[Before-and-after change records]

# # # # # # #

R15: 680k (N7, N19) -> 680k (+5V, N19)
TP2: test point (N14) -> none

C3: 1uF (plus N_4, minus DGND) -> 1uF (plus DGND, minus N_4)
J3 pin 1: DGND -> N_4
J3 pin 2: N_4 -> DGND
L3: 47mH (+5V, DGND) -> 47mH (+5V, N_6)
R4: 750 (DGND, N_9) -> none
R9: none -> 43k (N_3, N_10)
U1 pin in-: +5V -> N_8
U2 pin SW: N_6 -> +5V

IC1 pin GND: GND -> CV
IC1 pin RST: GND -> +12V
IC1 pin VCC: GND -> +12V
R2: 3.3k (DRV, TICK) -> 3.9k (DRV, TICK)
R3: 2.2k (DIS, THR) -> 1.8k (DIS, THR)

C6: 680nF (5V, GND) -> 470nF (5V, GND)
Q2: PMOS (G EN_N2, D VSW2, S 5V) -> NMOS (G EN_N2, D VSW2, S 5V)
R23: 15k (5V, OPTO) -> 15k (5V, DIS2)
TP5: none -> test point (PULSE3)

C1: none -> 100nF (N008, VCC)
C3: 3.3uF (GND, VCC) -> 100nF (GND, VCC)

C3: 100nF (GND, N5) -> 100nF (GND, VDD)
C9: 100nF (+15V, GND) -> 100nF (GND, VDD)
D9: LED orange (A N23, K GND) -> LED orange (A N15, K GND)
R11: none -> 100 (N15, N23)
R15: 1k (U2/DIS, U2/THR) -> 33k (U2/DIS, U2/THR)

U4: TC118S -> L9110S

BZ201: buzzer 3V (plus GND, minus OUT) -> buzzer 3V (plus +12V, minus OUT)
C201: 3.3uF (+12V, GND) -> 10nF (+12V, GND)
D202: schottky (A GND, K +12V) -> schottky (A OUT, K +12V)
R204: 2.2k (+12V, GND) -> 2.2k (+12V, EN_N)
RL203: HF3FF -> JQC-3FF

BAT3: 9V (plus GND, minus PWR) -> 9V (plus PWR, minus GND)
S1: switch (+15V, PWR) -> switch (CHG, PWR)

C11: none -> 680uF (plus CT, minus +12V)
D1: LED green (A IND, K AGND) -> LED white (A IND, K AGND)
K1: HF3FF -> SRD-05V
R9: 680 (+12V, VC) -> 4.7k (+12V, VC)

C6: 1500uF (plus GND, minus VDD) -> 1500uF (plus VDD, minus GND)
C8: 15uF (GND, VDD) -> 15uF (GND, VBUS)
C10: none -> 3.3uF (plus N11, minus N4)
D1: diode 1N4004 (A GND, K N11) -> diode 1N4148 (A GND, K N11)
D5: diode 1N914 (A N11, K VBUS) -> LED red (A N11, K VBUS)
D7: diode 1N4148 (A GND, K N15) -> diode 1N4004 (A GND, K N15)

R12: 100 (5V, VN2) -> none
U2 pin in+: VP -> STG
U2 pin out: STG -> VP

# # # # # # #

Having read the records above, reproduce each one exactly.

R15: 680k (N7, N19) -> 680k (+5V, N19)
TP2: test point (N14) -> none

C3: 1uF (plus N_4, minus DGND) -> 1uF (plus DGND, minus N_4)
J3 pin 1: DGND -> N_4
J3 pin 2: N_4 -> DGND
L3: 47mH (+5V, DGND) -> 47mH (+5V, N_6)
R4: 750 (DGND, N_9) -> none
R9: none -> 43k (N_3, N_10)
U1 pin in-: +5V -> N_8
U2 pin SW: N_6 -> +5V

IC1 pin GND: GND -> CV
IC1 pin RST: GND -> +12V
IC1 pin VCC: GND -> +12V
R2: 3.3k (DRV, TICK) -> 3.9k (DRV, TICK)
R3: 2.2k (DIS, THR) -> 1.8k (DIS, THR)

C6: 680nF (5V, GND) -> 470nF (5V, GND)
Q2: PMOS (G EN_N2, D VSW2, S 5V) -> NMOS (G EN_N2, D VSW2, S 5V)
R23: 15k (5V, OPTO) -> 15k (5V, DIS2)
TP5: none -> test point (PULSE3)

C1: none -> 100nF (N008, VCC)
C3: 3.3uF (GND, VCC) -> 100nF (GND, VCC)

C3: 100nF (GND, N5) -> 100nF (GND, VDD)
C9: 100nF (+15V, GND) -> 100nF (GND, VDD)
D9: LED orange (A N23, K GND) -> LED orange (A N15, K GND)
R11: none -> 100 (N15, N23)
R15: 1k (U2/DIS, U2/THR) -> 33k (U2/DIS, U2/THR)

U4: TC118S -> L9110S

BZ201: buzzer 3V (plus GND, minus OUT) -> buzzer 3V (plus +12V, minus OUT)
C201: 3.3uF (+12V, GND) -> 10nF (+12V, GND)
D202: schottky (A GND, K +12V) -> schottky (A OUT, K +12V)
R204: 2.2k (+12V, GND) -> 2.2k (+12V, EN_N)
RL203: HF3FF -> JQC-3FF

BAT3: 9V (plus GND, minus PWR) -> 9V (plus PWR, minus GND)
S1: switch (+15V, PWR) -> switch (CHG, PWR)

C11: none -> 680uF (plus CT, minus +12V)
D1: LED green (A IND, K AGND) -> LED white (A IND, K AGND)
K1: HF3FF -> SRD-05V
R9: 680 (+12V, VC) -> 4.7k (+12V, VC)

C6: 1500uF (plus GND, minus VDD) -> 1500uF (plus VDD, minus GND)
C8: 15uF (GND, VDD) -> 15uF (GND, VBUS)
C10: none -> 3.3uF (plus N11, minus N4)
D1: diode 1N4004 (A GND, K N11) -> diode 1N4148 (A GND, K N11)
D5: diode 1N914 (A N11, K VBUS) -> LED red (A N11, K VBUS)
D7: diode 1N4148 (A GND, K N15) -> diode 1N4004 (A GND, K N15)

R12: 100 (5V, VN2) -> none
U2 pin in+: VP -> STG
U2 pin out: STG -> VP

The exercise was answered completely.